Click-target data:
## BEGIN
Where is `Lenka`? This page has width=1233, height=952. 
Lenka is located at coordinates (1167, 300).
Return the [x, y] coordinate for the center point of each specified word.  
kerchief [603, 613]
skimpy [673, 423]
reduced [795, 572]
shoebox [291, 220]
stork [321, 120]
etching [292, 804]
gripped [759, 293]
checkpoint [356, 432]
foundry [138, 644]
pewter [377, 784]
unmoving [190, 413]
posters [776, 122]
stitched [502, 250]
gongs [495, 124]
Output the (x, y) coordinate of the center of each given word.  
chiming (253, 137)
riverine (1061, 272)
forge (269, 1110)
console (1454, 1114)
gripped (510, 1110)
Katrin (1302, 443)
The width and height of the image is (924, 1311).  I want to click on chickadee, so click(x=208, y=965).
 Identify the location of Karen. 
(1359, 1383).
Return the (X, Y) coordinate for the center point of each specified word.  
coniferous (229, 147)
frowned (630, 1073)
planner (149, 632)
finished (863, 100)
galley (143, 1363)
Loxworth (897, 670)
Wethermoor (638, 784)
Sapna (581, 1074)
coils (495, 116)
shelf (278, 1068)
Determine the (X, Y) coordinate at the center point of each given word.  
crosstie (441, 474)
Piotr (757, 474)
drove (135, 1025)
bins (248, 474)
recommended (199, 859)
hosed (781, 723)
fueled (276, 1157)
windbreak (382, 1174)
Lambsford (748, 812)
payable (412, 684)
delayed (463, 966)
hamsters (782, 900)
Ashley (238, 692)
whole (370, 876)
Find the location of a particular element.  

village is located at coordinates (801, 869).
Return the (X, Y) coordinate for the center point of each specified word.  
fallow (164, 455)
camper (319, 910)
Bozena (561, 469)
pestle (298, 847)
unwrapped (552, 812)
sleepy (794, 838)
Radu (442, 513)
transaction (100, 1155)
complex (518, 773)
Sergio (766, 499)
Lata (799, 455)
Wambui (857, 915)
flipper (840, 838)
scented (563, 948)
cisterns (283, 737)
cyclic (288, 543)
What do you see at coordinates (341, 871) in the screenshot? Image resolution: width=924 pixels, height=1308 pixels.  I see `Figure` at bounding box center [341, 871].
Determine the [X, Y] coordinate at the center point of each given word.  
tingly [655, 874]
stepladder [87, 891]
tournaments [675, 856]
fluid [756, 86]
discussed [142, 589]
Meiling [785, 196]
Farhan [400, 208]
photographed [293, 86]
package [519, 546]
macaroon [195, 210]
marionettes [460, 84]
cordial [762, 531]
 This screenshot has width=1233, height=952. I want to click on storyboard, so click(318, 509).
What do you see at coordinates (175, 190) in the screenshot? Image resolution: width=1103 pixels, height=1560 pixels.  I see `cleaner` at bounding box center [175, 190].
## END
■ GIVEN REQUEST: Please rewrite all of the data above, changing every "center point" to "midpoint" and keeping everything else the same.

■ ANSWER TO THIS PROBLEM:
Where is `Lenka`? This page has width=1233, height=952. 
Lenka is located at coordinates (1167, 300).
Return the [x, y] coordinate for the midpoint of each specified word.  
kerchief [603, 613]
skimpy [673, 423]
reduced [795, 572]
shoebox [291, 220]
stork [321, 120]
etching [292, 804]
gripped [759, 293]
checkpoint [356, 432]
foundry [138, 644]
pewter [377, 784]
unmoving [190, 413]
posters [776, 122]
stitched [502, 250]
gongs [495, 124]
Output the (x, y) coordinate of the center of each given word.  
chiming (253, 137)
riverine (1061, 272)
forge (269, 1110)
console (1454, 1114)
gripped (510, 1110)
Katrin (1302, 443)
The width and height of the image is (924, 1311).  I want to click on chickadee, so click(x=208, y=965).
 Identify the location of Karen. 
(1359, 1383).
Return the (X, Y) coordinate for the midpoint of each specified word.  
coniferous (229, 147)
frowned (630, 1073)
planner (149, 632)
finished (863, 100)
galley (143, 1363)
Loxworth (897, 670)
Wethermoor (638, 784)
Sapna (581, 1074)
coils (495, 116)
shelf (278, 1068)
Determine the (X, Y) coordinate at the midpoint of each given word.  
crosstie (441, 474)
Piotr (757, 474)
drove (135, 1025)
bins (248, 474)
recommended (199, 859)
hosed (781, 723)
fueled (276, 1157)
windbreak (382, 1174)
Lambsford (748, 812)
payable (412, 684)
delayed (463, 966)
hamsters (782, 900)
Ashley (238, 692)
whole (370, 876)
Find the location of a particular element.  

village is located at coordinates (801, 869).
Return the (X, Y) coordinate for the midpoint of each specified word.  
fallow (164, 455)
camper (319, 910)
Bozena (561, 469)
pestle (298, 847)
unwrapped (552, 812)
sleepy (794, 838)
Radu (442, 513)
transaction (100, 1155)
complex (518, 773)
Sergio (766, 499)
Lata (799, 455)
Wambui (857, 915)
flipper (840, 838)
scented (563, 948)
cisterns (283, 737)
cyclic (288, 543)
What do you see at coordinates (341, 871) in the screenshot? Image resolution: width=924 pixels, height=1308 pixels.  I see `Figure` at bounding box center [341, 871].
Determine the [X, Y] coordinate at the midpoint of each given word.  
tingly [655, 874]
stepladder [87, 891]
tournaments [675, 856]
fluid [756, 86]
discussed [142, 589]
Meiling [785, 196]
Farhan [400, 208]
photographed [293, 86]
package [519, 546]
macaroon [195, 210]
marionettes [460, 84]
cordial [762, 531]
 This screenshot has width=1233, height=952. I want to click on storyboard, so click(318, 509).
What do you see at coordinates (175, 190) in the screenshot? Image resolution: width=1103 pixels, height=1560 pixels.  I see `cleaner` at bounding box center [175, 190].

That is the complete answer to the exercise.